Instructions for the task
Within the material below, transcribe exactly the lines from the one holding "cot: (240, 143) -> (281, 169), moved" through the one holding "plant: (96, 244) -> (110, 145), moved", keeping both ends and skipping the rest.

Source records

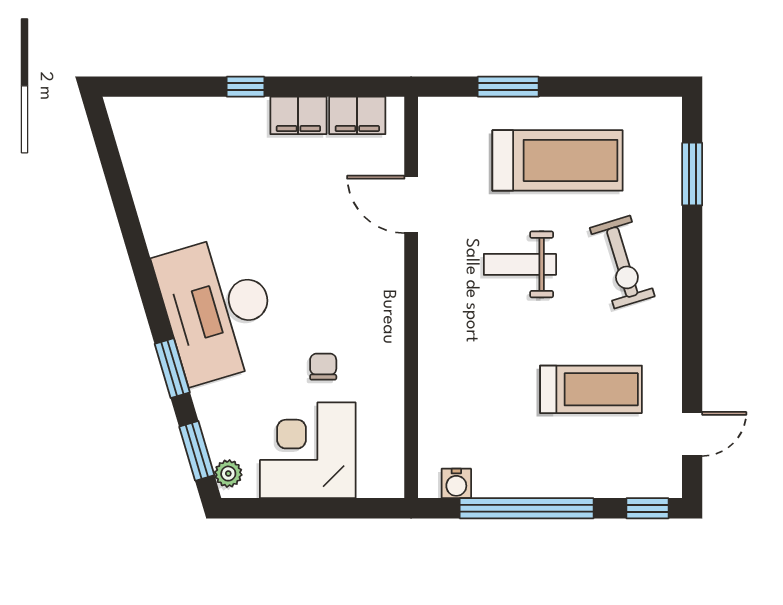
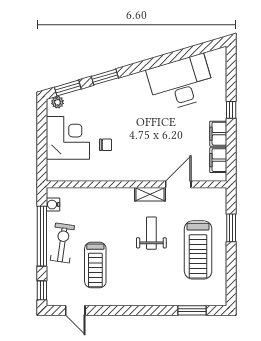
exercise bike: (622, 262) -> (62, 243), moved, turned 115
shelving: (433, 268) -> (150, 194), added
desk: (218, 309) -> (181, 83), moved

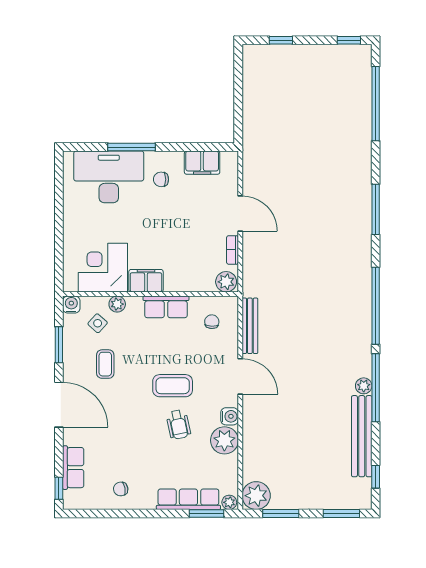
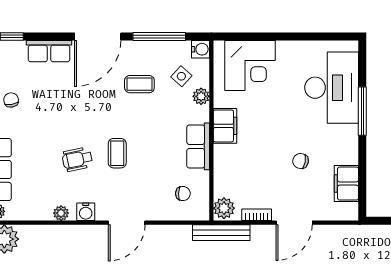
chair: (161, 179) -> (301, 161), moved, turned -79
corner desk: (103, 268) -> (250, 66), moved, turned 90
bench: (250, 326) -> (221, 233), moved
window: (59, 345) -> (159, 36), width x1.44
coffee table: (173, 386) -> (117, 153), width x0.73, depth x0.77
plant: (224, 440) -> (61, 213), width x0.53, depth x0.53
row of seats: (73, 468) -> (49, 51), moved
==
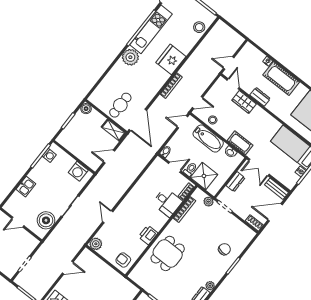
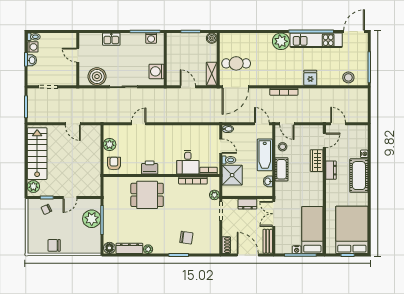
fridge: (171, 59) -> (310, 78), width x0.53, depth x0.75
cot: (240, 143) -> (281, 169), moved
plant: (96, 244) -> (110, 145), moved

Response to the task
cot: (240, 143) -> (281, 169), moved
plant: (96, 244) -> (110, 145), moved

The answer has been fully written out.